Before-and-after change records
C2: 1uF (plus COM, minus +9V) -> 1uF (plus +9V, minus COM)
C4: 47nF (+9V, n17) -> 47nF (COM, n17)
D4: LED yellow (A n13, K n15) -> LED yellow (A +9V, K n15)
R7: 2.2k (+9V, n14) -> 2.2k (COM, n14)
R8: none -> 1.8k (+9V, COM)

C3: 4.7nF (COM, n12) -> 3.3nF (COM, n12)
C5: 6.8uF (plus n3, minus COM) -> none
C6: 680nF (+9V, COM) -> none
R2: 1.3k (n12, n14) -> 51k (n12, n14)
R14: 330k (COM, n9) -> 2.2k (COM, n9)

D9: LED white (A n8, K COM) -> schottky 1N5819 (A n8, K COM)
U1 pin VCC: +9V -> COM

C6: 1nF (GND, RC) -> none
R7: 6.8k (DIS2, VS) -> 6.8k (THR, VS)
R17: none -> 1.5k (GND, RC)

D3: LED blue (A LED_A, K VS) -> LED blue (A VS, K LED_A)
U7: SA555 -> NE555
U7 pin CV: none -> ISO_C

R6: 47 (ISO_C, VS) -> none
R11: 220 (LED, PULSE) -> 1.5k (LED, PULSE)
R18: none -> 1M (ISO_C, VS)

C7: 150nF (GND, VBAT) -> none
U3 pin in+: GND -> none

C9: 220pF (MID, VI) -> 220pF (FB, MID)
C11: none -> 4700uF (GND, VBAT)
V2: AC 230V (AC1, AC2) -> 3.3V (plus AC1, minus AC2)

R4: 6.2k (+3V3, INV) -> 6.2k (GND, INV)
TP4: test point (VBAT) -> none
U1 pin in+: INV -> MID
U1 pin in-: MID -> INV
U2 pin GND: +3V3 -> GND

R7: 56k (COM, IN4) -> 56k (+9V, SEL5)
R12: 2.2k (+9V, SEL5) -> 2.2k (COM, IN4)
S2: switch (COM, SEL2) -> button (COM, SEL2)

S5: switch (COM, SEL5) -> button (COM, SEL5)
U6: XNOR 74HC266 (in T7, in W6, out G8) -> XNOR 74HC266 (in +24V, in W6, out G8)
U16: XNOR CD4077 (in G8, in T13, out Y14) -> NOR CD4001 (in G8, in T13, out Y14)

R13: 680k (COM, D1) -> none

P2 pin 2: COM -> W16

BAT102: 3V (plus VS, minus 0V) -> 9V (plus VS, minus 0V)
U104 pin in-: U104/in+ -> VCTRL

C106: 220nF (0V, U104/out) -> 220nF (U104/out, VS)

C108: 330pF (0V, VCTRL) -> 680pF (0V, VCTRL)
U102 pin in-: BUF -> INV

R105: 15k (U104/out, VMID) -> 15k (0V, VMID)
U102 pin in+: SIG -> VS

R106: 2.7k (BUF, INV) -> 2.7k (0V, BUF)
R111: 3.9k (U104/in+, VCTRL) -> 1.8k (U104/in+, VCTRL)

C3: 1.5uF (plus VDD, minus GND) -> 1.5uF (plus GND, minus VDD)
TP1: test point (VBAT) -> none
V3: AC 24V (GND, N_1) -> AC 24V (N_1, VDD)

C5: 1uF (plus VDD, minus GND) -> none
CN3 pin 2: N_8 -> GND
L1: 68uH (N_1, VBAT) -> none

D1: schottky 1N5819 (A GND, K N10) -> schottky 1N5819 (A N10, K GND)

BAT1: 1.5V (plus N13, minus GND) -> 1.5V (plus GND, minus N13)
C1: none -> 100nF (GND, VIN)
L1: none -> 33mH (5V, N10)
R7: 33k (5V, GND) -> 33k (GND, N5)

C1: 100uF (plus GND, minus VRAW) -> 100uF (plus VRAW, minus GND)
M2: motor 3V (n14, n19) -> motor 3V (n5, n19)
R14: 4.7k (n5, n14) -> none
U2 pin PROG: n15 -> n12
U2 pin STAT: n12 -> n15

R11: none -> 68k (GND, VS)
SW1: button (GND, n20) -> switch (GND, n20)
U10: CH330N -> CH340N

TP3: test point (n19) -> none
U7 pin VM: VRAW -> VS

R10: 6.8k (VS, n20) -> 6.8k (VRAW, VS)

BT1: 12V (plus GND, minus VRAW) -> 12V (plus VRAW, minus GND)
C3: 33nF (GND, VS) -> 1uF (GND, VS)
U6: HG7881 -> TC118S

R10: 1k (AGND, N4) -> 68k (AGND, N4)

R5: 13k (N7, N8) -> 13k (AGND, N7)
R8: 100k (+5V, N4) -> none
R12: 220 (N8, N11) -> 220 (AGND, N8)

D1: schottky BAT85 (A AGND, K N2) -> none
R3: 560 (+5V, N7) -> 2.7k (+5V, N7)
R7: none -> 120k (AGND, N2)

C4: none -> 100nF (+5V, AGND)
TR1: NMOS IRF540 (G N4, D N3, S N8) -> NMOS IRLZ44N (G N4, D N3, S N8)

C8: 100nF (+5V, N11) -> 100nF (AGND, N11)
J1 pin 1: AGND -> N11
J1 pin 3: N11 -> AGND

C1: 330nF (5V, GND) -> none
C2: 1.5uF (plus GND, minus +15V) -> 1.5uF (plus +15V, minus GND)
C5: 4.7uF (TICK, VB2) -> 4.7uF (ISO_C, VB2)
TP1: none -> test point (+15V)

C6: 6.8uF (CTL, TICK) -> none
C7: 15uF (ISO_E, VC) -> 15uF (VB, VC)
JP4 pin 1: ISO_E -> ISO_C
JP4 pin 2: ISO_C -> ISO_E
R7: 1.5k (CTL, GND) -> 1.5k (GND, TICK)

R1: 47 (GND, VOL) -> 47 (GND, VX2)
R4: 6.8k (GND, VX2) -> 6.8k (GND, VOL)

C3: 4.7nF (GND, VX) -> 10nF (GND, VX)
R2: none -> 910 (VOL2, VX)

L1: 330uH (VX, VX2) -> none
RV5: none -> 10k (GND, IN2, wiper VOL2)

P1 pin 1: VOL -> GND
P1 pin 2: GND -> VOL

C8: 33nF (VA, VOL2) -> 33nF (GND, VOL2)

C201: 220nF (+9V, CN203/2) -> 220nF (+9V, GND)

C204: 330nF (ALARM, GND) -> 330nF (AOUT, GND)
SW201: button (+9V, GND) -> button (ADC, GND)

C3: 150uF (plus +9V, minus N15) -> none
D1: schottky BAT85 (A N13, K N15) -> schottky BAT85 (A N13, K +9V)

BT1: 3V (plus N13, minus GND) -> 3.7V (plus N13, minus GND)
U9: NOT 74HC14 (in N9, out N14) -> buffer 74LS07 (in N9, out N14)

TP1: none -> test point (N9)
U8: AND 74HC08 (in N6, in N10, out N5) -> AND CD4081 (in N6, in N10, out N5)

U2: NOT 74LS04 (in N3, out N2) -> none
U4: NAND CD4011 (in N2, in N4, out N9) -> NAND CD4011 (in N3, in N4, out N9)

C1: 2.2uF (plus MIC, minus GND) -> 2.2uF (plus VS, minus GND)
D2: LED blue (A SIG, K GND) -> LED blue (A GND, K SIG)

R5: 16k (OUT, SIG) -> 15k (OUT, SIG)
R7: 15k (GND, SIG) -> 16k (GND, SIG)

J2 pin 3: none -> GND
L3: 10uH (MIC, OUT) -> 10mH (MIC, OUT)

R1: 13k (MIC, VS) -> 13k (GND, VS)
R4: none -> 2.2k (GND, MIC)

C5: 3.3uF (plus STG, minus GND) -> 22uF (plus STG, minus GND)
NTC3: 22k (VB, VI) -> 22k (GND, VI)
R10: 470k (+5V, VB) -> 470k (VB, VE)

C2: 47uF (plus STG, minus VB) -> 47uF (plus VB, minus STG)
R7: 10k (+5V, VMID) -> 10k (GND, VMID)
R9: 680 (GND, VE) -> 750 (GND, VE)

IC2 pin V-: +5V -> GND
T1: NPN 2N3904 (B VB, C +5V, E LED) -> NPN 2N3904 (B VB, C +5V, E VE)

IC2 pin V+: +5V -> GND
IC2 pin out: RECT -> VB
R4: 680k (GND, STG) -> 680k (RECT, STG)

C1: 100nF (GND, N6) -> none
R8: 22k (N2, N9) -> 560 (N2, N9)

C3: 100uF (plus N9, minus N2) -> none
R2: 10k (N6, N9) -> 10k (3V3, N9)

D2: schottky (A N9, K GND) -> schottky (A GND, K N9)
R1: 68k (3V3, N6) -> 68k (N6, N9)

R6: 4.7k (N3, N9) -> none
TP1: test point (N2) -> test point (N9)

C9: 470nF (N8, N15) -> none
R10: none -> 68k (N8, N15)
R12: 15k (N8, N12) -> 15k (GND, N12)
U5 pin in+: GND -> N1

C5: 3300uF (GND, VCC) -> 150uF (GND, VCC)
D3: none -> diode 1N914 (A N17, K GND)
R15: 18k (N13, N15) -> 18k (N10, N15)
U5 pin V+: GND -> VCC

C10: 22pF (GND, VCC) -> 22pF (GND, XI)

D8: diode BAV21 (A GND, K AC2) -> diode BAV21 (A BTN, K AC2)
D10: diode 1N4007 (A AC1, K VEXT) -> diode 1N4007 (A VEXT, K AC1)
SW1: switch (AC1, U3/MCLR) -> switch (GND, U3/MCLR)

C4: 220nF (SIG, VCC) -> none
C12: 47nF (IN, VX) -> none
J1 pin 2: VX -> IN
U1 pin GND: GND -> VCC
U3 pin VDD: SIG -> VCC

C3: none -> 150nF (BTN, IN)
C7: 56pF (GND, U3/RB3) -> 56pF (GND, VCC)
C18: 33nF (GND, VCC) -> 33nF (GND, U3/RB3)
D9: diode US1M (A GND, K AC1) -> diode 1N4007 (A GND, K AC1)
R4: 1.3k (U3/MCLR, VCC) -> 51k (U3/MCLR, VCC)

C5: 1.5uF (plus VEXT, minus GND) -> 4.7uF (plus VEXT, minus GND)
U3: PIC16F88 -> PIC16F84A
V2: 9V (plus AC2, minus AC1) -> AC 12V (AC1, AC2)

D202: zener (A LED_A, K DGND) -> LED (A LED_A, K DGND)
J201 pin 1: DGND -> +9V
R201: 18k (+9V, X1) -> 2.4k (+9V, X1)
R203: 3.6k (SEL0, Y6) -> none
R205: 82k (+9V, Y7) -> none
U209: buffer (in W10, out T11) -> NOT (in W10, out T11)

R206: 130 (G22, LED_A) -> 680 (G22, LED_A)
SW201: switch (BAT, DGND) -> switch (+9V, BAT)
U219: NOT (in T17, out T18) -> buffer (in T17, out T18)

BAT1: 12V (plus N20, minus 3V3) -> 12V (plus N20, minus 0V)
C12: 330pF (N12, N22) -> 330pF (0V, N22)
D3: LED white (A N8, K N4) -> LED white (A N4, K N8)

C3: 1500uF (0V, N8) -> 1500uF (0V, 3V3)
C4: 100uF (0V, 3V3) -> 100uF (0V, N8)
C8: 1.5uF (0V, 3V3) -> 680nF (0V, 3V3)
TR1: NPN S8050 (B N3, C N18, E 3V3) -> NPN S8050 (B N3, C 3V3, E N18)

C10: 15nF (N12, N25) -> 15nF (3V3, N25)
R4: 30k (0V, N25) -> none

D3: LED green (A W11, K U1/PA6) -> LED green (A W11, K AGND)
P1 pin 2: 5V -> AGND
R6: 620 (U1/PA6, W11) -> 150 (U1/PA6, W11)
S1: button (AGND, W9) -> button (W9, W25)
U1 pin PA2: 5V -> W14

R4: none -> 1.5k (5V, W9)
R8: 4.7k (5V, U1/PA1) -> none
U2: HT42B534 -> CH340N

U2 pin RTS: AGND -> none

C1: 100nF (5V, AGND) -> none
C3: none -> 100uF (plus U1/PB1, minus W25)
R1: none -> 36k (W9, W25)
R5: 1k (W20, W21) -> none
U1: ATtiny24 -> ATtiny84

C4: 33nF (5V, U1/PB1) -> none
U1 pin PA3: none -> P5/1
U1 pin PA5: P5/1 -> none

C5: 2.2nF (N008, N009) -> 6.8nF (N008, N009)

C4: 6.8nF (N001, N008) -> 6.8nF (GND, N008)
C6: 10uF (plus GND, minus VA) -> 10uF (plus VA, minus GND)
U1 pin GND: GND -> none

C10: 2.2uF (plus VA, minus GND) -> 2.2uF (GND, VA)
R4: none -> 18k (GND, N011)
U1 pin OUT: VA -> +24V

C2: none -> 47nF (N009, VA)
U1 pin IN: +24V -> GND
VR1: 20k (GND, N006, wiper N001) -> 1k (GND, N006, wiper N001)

**TASK BRIEF**
Select every line above that contains the word "point", and copy it.

**SOLUTION TO THIS EXERCISE**
TP4: test point (VBAT) -> none
TP1: test point (VBAT) -> none
TP3: test point (n19) -> none
TP1: none -> test point (+15V)
TP1: none -> test point (N9)
TP1: test point (N2) -> test point (N9)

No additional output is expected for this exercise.